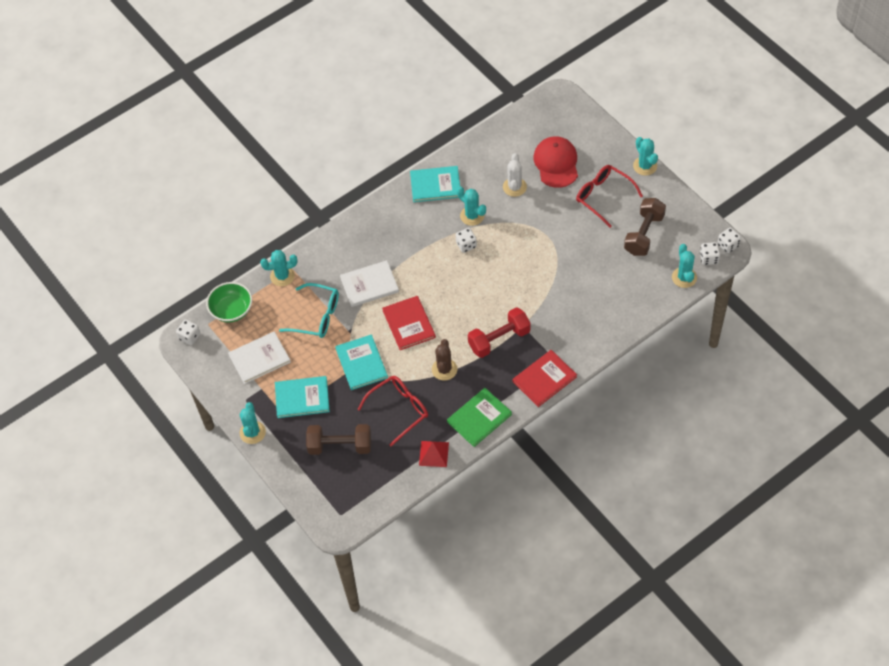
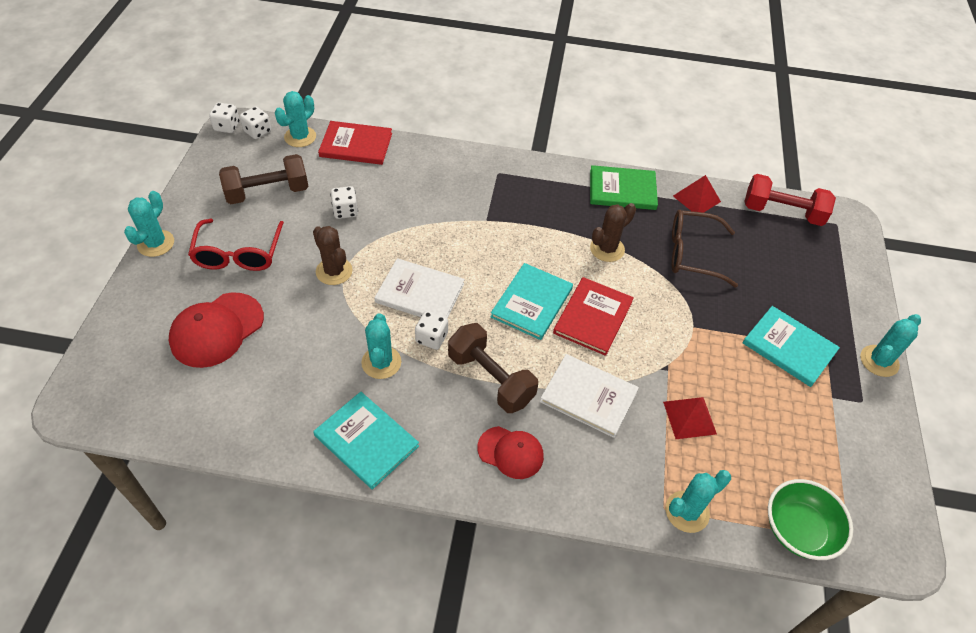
camera: 140 degrees left, 5 degrees down
(189, 337) = (889, 547): white dice -> white dice (345, 211)
(259, 358) = (807, 432): white book -> white book (420, 293)
(282, 276) = (687, 512): turquoise cactus -> turquoise cactus turned 60 degrees counterclockwise
(317, 316) = (689, 417): turquoise glasses -> red pyramid
(340, 446) = (786, 273): brown dumbbell -> brown dumbbell (490, 379)
(361, 363) = (687, 324): turquoise book -> turquoise book (531, 302)
(375, 233) = (511, 452): none -> red cap
(399, 410) = (692, 254): red glasses -> brown glasses
(499, 339) = (523, 228): red dumbbell -> red dumbbell (782, 212)
(514, 187) = (294, 348): white cactus -> none
(544, 379) = (527, 169): red book -> red book (356, 145)
(551, 231) = (334, 271): none -> brown cactus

- To do
Copy exactly the stretch of data above from the line with "(340, 446) = (786, 273): brown" through the line with "(514, 187) = (294, 348): white cactus -> none", and omit all other lines.

- Your solution
(340, 446) = (786, 273): brown dumbbell -> brown dumbbell (490, 379)
(361, 363) = (687, 324): turquoise book -> turquoise book (531, 302)
(375, 233) = (511, 452): none -> red cap
(399, 410) = (692, 254): red glasses -> brown glasses
(499, 339) = (523, 228): red dumbbell -> red dumbbell (782, 212)
(514, 187) = (294, 348): white cactus -> none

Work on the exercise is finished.